> [DIRECTIONS FOR THIS TASK]: With the pictures set aside, return the lines below exactly, beginning at the first and ending at the line containing "(452, 207) = (494, 218): none -> blue glasses".

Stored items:
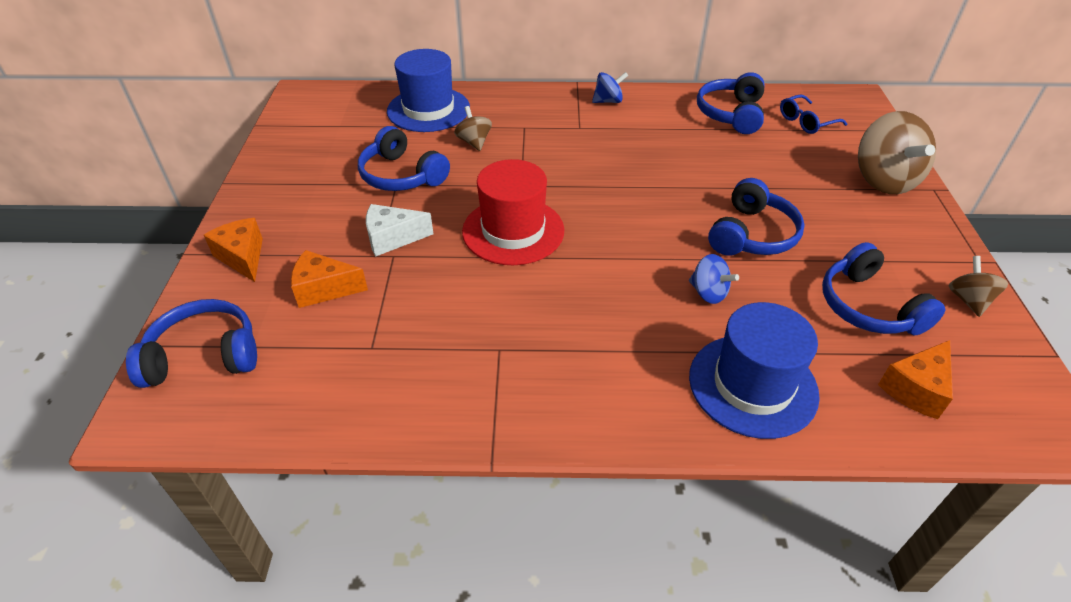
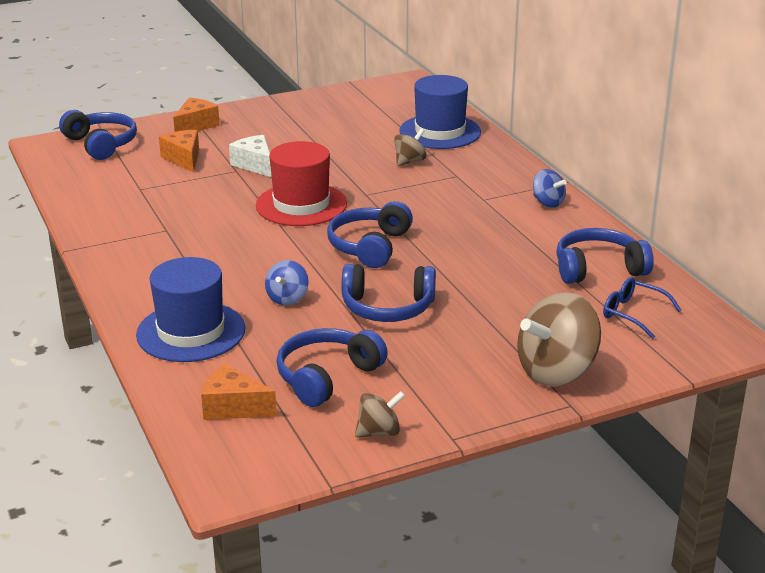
camera: 65 degrees right, 15 degrees down
(401, 175) = (334, 147): blue headphones -> blue headphones (369, 246)

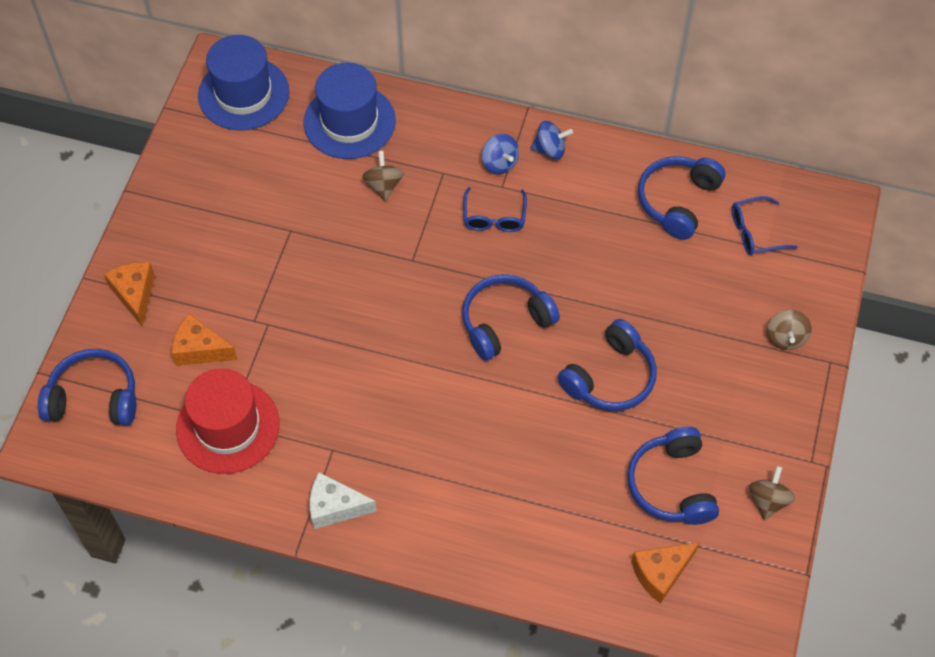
camera: 50 degrees left, 30 degrees up
(191, 332) = (527, 536): blue hat -> blue hat (243, 94)
(255, 165) = (271, 302): white cheese -> white cheese (335, 507)
(287, 298) = (535, 435): blue spinning top -> blue spinning top (499, 163)
(301, 205) = (385, 319): red hat -> red hat (228, 426)
(369, 246) = (505, 322): blue headphones -> blue headphones turned 90 degrees clockwise
(452, 207) = (494, 218): none -> blue glasses
(556, 371) = (785, 338): brown spinning top -> brown spinning top, size x0.52

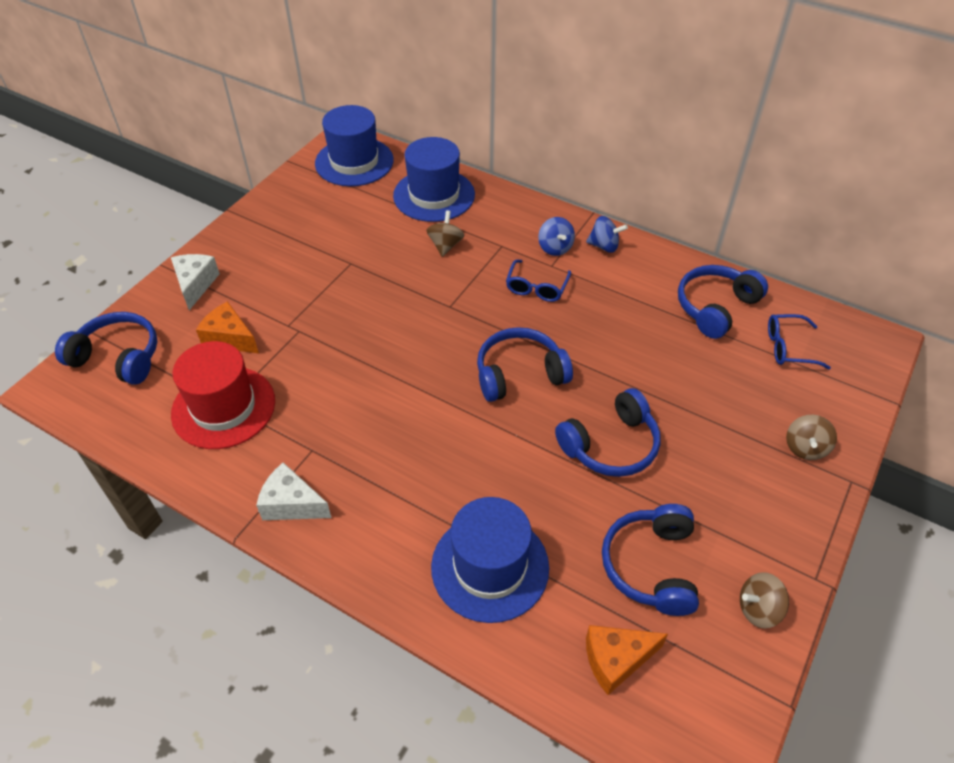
camera: 15 degrees right, 10 degrees down
(135, 294) = (195, 284): orange cheese -> white cheese
(533, 520) = (490, 567): none -> blue hat
(768, 500) = (758, 609): brown spinning top -> brown spinning top turned 135 degrees counterclockwise

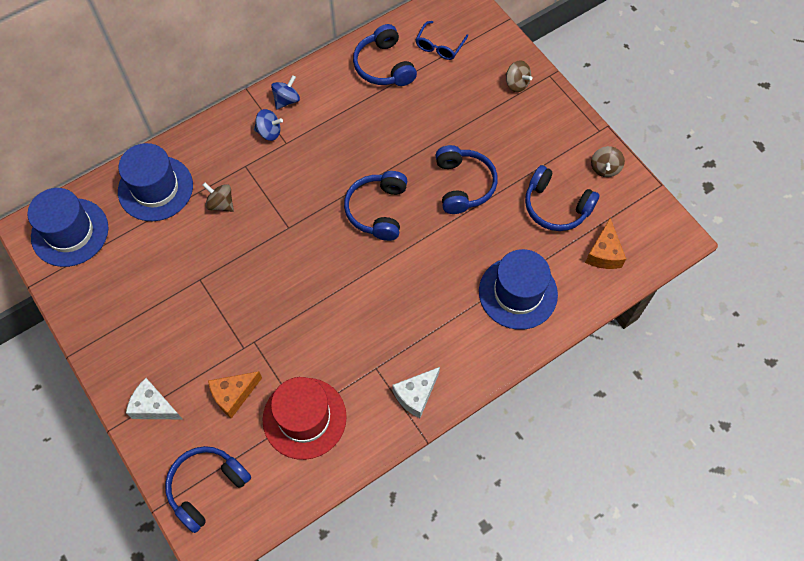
camera: 65 degrees left, 15 degrees up
(536, 288) = (303, 163): blue glasses -> none

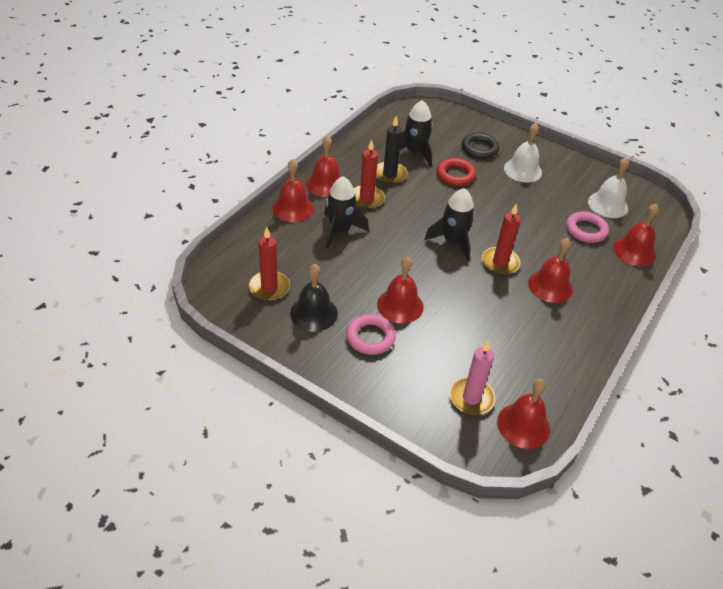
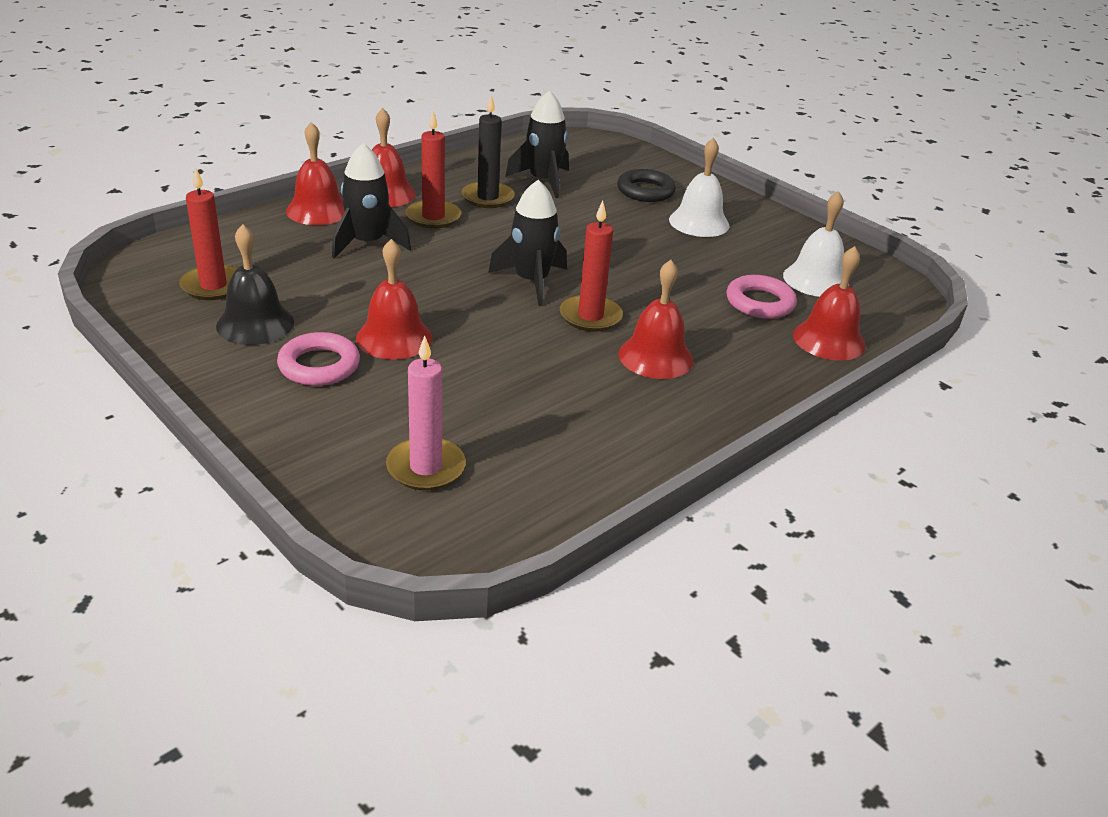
camera: 15 degrees right, 10 degrees down
(455, 175) = (588, 212): red ring -> none
(523, 425) = (489, 520): red bell -> none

> [RESPONSE AREA]:
camera: 65 degrees right, 15 degrees down
(401, 175) = (334, 147): blue headphones -> blue headphones (369, 246)

camera: 50 degrees left, 30 degrees up
(191, 332) = (527, 536): blue hat -> blue hat (243, 94)
(255, 165) = (271, 302): white cheese -> white cheese (335, 507)
(287, 298) = (535, 435): blue spinning top -> blue spinning top (499, 163)
(301, 205) = (385, 319): red hat -> red hat (228, 426)
(369, 246) = (505, 322): blue headphones -> blue headphones turned 90 degrees clockwise
(452, 207) = (494, 218): none -> blue glasses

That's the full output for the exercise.